§ WHAT YOU NEED TO DO
From the listing below, reproduce word for word the part that opens with the line containing "IMU pin SDA: D4 -> D8" and closes with the line containing "TFT1 pin SDI: D4 -> A4"; reproduce nothing else.

§ DATASET EXTRACT
##########

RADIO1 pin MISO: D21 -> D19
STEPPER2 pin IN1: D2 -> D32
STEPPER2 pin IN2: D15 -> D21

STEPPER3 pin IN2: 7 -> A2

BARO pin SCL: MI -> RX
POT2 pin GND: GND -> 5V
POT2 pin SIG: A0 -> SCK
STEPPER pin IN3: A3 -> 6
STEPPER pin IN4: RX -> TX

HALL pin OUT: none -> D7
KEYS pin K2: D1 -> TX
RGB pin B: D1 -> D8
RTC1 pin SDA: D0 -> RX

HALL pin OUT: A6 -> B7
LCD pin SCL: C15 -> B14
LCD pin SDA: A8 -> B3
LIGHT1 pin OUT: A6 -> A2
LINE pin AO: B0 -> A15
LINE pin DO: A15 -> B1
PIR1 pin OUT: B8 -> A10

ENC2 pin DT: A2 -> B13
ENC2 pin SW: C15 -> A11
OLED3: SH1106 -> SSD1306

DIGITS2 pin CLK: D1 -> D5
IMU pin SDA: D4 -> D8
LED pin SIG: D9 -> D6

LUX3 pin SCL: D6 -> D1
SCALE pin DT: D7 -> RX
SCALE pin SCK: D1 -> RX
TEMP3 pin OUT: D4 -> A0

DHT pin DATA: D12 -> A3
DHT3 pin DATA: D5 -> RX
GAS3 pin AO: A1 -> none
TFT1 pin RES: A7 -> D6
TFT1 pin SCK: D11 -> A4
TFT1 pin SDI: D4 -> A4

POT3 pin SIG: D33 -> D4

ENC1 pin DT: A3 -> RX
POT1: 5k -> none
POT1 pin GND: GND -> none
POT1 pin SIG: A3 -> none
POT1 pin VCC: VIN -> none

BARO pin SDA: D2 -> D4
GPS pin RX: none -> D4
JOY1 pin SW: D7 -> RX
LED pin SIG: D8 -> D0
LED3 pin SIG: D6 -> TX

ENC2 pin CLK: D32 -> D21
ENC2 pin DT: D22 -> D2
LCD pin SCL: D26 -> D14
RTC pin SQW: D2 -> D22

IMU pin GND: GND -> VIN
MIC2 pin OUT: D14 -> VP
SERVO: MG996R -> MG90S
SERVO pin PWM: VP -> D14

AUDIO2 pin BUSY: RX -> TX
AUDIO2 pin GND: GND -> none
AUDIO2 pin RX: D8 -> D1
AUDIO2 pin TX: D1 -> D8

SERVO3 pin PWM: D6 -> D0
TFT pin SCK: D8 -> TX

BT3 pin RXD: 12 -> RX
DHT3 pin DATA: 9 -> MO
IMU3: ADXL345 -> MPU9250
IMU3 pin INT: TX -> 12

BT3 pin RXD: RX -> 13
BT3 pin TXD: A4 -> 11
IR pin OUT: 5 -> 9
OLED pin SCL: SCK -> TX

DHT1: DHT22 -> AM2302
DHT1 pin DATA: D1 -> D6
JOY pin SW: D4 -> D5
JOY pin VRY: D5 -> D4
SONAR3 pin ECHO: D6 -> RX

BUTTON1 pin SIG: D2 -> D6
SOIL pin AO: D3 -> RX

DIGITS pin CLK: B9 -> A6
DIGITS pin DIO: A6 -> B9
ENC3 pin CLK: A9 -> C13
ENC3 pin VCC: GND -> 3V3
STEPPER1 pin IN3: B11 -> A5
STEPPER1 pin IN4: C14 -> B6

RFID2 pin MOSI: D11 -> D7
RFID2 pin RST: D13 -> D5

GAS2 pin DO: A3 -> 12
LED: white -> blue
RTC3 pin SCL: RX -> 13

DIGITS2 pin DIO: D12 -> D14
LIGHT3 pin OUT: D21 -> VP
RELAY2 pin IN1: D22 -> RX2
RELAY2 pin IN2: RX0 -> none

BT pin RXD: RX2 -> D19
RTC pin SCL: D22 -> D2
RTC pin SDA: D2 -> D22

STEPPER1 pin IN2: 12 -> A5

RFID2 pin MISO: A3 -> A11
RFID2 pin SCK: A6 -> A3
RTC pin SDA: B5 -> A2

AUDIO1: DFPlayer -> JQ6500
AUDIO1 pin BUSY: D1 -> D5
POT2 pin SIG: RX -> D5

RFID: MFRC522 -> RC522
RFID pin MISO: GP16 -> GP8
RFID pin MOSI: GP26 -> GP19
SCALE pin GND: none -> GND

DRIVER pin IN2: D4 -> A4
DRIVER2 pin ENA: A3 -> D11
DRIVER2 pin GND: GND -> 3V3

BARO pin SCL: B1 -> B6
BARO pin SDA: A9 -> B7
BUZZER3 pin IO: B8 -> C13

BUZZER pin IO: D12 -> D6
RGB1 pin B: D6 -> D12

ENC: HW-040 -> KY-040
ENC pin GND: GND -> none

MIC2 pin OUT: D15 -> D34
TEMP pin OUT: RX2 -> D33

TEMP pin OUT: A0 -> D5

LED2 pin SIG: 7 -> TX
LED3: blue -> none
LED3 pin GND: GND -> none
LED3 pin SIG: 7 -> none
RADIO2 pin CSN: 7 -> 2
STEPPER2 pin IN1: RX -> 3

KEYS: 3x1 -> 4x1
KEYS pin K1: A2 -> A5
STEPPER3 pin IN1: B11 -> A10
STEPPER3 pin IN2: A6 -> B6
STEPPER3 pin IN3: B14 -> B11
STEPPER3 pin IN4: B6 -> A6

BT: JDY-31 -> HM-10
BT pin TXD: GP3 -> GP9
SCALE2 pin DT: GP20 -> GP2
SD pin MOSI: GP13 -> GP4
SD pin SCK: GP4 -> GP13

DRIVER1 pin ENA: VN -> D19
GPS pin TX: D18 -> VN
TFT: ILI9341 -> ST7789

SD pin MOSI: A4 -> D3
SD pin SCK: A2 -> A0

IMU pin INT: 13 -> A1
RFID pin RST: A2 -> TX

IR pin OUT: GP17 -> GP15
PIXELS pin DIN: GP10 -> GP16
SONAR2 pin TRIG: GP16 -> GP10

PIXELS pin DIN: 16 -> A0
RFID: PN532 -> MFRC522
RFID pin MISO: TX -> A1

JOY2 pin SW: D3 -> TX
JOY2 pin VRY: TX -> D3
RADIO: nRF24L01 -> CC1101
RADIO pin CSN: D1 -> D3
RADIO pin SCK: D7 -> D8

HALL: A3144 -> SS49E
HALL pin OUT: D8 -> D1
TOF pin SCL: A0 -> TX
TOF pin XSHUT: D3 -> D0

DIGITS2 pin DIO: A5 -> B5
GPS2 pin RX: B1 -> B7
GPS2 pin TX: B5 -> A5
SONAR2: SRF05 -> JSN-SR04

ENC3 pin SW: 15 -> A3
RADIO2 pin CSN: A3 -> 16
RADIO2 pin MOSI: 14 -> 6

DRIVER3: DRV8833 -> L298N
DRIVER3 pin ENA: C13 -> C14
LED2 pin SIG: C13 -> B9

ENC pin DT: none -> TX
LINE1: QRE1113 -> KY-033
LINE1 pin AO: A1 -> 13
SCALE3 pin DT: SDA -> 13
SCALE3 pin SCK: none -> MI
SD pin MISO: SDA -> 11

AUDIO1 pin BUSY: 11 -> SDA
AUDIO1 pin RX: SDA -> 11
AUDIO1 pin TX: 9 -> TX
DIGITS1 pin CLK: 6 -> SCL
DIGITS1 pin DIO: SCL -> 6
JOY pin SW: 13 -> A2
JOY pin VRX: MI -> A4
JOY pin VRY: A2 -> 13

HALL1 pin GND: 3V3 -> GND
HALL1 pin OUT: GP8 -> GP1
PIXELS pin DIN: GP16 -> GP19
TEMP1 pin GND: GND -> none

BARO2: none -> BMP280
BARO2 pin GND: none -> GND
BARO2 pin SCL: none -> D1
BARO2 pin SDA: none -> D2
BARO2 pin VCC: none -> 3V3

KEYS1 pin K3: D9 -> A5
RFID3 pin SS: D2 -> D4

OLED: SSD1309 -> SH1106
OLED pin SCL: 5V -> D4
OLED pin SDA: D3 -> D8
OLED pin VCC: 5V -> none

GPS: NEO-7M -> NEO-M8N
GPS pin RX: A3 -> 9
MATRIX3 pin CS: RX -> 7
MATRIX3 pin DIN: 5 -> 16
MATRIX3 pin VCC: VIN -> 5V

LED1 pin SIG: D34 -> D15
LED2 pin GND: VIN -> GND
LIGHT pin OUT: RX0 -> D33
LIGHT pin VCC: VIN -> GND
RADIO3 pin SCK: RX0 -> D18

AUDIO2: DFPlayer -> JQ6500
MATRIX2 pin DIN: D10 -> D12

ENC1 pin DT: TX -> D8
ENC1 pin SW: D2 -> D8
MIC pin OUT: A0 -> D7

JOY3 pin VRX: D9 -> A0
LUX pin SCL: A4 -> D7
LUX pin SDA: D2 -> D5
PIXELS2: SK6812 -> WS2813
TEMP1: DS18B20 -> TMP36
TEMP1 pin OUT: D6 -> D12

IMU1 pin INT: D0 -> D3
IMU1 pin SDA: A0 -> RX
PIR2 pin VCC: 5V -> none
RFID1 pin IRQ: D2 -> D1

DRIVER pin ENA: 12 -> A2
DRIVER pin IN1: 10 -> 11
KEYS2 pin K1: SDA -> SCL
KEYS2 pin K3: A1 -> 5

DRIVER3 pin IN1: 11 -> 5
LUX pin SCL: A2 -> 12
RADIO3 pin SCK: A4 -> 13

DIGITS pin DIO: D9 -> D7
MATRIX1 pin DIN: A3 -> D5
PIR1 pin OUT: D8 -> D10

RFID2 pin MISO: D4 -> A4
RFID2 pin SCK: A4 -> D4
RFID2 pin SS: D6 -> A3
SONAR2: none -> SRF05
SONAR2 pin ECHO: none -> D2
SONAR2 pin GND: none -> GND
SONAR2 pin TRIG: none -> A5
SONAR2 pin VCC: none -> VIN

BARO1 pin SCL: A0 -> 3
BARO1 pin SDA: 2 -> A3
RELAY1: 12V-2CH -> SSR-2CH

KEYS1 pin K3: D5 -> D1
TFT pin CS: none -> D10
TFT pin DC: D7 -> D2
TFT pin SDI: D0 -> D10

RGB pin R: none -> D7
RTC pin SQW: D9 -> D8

##########

§ ANSWER SECTION
IMU pin SDA: D4 -> D8
LED pin SIG: D9 -> D6

LUX3 pin SCL: D6 -> D1
SCALE pin DT: D7 -> RX
SCALE pin SCK: D1 -> RX
TEMP3 pin OUT: D4 -> A0

DHT pin DATA: D12 -> A3
DHT3 pin DATA: D5 -> RX
GAS3 pin AO: A1 -> none
TFT1 pin RES: A7 -> D6
TFT1 pin SCK: D11 -> A4
TFT1 pin SDI: D4 -> A4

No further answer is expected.